Problem requirements: The entries below hold a line with "(196, 262) = (105, 219): yellow" and a line with "(190, 101) = (370, 444): yellow". Return those lines and all that lie between them, exactly and only.

Data under study:

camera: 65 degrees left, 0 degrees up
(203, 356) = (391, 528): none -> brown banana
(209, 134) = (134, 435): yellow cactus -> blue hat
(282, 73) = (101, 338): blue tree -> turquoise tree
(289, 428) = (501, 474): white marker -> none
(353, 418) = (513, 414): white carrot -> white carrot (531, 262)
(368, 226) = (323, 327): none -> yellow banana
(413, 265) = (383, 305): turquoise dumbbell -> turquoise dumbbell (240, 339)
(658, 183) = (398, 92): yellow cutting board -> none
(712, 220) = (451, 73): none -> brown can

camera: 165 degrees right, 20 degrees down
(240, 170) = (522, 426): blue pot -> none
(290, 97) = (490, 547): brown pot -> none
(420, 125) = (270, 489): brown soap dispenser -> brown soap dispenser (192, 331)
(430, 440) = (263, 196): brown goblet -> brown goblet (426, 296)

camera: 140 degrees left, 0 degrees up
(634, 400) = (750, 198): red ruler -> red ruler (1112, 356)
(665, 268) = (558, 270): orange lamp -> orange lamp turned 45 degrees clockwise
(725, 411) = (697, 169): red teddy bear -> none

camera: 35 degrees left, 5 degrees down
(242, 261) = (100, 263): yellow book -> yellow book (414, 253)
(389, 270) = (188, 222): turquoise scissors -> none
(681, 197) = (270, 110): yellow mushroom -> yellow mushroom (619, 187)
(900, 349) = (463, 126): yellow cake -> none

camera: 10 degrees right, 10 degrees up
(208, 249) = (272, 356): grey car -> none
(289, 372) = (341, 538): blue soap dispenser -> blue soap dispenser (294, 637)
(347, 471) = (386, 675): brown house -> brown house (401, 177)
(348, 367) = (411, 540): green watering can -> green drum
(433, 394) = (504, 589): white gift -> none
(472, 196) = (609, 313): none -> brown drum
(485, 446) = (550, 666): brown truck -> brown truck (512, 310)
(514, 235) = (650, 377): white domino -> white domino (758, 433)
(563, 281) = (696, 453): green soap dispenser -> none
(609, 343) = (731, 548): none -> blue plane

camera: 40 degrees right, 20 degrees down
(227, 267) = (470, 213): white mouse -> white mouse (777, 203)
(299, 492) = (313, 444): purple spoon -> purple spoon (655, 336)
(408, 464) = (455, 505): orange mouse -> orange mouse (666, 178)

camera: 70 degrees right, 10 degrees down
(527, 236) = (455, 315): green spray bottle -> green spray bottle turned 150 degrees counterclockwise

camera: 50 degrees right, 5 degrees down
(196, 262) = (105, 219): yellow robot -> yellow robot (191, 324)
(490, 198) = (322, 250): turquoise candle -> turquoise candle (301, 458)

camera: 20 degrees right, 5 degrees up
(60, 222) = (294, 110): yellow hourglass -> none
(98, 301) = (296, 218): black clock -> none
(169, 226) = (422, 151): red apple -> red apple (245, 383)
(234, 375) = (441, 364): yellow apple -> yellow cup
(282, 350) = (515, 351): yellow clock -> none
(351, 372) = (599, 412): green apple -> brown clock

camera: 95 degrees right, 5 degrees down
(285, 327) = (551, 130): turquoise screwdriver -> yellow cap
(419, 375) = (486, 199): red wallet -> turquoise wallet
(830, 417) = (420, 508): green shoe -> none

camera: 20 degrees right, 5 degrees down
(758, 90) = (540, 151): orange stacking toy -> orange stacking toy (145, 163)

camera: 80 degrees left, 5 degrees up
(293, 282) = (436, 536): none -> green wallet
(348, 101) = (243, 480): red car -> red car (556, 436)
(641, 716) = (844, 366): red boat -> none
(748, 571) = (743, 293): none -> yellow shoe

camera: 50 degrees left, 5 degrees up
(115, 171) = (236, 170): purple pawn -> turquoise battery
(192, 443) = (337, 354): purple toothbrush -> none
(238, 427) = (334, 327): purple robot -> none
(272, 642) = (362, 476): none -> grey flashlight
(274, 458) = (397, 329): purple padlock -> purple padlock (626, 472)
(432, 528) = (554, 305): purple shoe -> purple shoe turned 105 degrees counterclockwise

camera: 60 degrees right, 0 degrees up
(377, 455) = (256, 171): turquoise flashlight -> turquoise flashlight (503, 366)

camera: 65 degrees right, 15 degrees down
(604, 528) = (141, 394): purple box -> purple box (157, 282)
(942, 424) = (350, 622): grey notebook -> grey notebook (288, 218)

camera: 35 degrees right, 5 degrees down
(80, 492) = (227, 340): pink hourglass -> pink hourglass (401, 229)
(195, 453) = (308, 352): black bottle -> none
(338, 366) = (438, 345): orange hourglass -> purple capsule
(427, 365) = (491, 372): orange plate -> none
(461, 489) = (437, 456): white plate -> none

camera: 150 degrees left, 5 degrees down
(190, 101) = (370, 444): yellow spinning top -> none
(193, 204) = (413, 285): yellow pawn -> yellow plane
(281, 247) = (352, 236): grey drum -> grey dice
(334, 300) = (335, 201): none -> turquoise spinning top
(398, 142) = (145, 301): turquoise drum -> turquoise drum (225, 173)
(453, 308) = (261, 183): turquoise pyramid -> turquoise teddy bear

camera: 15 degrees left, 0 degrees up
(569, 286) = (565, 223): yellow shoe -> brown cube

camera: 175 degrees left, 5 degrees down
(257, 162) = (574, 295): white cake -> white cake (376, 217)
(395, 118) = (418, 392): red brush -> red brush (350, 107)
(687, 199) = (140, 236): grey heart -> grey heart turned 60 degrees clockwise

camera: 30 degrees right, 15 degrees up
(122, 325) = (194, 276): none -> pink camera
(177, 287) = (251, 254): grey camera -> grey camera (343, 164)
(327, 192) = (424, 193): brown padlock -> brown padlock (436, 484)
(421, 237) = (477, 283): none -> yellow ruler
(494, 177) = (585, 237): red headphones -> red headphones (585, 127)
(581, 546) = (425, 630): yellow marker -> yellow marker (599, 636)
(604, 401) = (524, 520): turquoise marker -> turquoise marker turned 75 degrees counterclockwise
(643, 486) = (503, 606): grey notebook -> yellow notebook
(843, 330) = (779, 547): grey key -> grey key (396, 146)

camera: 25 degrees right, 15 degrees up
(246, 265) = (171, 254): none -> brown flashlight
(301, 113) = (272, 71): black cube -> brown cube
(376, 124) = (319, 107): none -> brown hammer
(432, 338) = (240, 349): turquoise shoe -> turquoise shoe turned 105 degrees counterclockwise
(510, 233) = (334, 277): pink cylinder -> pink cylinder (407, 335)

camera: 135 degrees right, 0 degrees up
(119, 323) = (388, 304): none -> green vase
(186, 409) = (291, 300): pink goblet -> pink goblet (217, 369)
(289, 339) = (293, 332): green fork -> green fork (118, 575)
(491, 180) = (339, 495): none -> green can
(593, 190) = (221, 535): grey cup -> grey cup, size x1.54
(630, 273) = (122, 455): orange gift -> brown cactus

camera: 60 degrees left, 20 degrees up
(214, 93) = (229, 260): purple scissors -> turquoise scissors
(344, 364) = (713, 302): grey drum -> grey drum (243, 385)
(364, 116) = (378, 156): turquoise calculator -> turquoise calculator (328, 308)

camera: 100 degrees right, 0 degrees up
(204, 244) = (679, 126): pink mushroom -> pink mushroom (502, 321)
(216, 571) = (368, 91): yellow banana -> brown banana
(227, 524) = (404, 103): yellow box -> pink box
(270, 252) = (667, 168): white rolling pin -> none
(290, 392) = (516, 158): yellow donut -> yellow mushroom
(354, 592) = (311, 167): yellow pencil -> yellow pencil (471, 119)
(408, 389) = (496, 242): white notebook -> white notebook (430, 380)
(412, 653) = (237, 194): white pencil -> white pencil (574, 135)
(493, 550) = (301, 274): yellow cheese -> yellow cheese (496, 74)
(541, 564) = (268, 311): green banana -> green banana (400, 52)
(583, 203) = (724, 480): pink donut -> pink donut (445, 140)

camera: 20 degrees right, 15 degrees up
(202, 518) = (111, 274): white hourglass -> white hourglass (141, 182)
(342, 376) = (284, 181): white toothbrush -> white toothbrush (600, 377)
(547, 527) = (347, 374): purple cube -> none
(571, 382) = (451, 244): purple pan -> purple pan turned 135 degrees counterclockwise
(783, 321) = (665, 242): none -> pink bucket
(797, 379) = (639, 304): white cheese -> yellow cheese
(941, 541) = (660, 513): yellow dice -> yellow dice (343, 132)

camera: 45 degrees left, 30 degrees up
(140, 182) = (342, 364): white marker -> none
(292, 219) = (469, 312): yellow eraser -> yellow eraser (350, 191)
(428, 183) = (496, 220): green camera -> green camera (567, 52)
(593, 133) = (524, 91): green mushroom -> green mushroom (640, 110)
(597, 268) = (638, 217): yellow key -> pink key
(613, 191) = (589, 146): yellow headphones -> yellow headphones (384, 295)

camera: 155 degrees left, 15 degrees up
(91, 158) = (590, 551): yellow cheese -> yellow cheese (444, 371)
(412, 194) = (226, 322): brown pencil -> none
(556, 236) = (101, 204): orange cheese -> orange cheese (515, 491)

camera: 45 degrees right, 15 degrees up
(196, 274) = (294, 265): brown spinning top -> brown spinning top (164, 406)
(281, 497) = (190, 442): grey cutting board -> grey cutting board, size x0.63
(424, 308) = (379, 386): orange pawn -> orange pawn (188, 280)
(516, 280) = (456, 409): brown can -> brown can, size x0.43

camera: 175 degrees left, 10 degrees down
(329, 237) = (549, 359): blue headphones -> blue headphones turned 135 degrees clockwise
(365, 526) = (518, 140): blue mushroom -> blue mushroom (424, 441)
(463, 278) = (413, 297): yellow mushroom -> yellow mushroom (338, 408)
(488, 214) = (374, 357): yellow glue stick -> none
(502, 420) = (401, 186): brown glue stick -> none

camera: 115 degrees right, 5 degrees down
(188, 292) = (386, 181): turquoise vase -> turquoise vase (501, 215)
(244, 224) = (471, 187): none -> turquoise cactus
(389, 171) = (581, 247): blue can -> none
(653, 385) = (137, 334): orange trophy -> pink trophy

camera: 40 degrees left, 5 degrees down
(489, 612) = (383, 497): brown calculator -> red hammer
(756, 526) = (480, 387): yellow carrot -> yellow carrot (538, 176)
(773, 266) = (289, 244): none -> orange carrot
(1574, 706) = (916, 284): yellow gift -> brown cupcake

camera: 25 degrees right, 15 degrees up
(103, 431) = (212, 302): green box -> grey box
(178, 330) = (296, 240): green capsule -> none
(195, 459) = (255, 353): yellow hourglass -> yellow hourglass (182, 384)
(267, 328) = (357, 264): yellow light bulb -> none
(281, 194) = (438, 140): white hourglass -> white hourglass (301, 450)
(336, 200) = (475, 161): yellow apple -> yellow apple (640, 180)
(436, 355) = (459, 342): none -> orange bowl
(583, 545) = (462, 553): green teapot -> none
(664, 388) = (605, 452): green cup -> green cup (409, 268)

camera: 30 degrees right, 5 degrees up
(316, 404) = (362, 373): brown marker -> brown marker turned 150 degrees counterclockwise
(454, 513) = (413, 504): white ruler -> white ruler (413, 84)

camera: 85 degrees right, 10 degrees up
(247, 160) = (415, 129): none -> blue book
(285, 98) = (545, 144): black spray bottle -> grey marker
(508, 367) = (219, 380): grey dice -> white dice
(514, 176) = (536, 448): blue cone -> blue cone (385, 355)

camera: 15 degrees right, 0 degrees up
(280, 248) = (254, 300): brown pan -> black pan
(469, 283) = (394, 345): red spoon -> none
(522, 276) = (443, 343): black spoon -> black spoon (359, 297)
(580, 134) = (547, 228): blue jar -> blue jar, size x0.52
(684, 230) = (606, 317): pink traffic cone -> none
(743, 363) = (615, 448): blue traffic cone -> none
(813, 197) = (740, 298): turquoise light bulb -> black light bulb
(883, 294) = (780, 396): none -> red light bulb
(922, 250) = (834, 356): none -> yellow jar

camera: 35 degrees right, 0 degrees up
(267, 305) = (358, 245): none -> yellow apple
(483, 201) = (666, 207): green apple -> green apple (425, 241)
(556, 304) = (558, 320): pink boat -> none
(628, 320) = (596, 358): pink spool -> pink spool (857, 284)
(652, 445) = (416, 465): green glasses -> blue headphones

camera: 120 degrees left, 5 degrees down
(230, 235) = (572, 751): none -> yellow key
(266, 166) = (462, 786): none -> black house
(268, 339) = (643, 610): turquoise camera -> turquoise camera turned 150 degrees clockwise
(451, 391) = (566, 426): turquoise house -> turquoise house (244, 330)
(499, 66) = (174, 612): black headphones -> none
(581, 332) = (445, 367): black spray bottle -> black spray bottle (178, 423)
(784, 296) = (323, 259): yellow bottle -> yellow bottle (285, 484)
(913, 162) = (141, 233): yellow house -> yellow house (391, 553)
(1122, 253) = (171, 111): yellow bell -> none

Your response:
(196, 262) = (105, 219): yellow robot -> yellow robot (191, 324)
(490, 198) = (322, 250): turquoise candle -> turquoise candle (301, 458)

camera: 20 degrees right, 5 degrees up
(60, 222) = (294, 110): yellow hourglass -> none
(98, 301) = (296, 218): black clock -> none
(169, 226) = (422, 151): red apple -> red apple (245, 383)
(234, 375) = (441, 364): yellow apple -> yellow cup
(282, 350) = (515, 351): yellow clock -> none
(351, 372) = (599, 412): green apple -> brown clock

camera: 95 degrees right, 5 degrees down
(285, 327) = (551, 130): turquoise screwdriver -> yellow cap
(419, 375) = (486, 199): red wallet -> turquoise wallet
(830, 417) = (420, 508): green shoe -> none

camera: 20 degrees right, 5 degrees down
(758, 90) = (540, 151): orange stacking toy -> orange stacking toy (145, 163)

camera: 80 degrees left, 5 degrees up
(293, 282) = (436, 536): none -> green wallet
(348, 101) = (243, 480): red car -> red car (556, 436)
(641, 716) = (844, 366): red boat -> none
(748, 571) = (743, 293): none -> yellow shoe

camera: 50 degrees left, 5 degrees up
(115, 171) = (236, 170): purple pawn -> turquoise battery
(192, 443) = (337, 354): purple toothbrush -> none
(238, 427) = (334, 327): purple robot -> none
(272, 642) = (362, 476): none -> grey flashlight
(274, 458) = (397, 329): purple padlock -> purple padlock (626, 472)
(432, 528) = (554, 305): purple shoe -> purple shoe turned 105 degrees counterclockwise

camera: 60 degrees right, 0 degrees up
(377, 455) = (256, 171): turquoise flashlight -> turquoise flashlight (503, 366)

camera: 65 degrees right, 15 degrees down
(604, 528) = (141, 394): purple box -> purple box (157, 282)
(942, 424) = (350, 622): grey notebook -> grey notebook (288, 218)

camera: 35 degrees right, 5 degrees down
(80, 492) = (227, 340): pink hourglass -> pink hourglass (401, 229)
(195, 453) = (308, 352): black bottle -> none
(338, 366) = (438, 345): orange hourglass -> purple capsule
(427, 365) = (491, 372): orange plate -> none
(461, 489) = (437, 456): white plate -> none

camera: 150 degrees left, 5 degrees down
(190, 101) = (370, 444): yellow spinning top -> none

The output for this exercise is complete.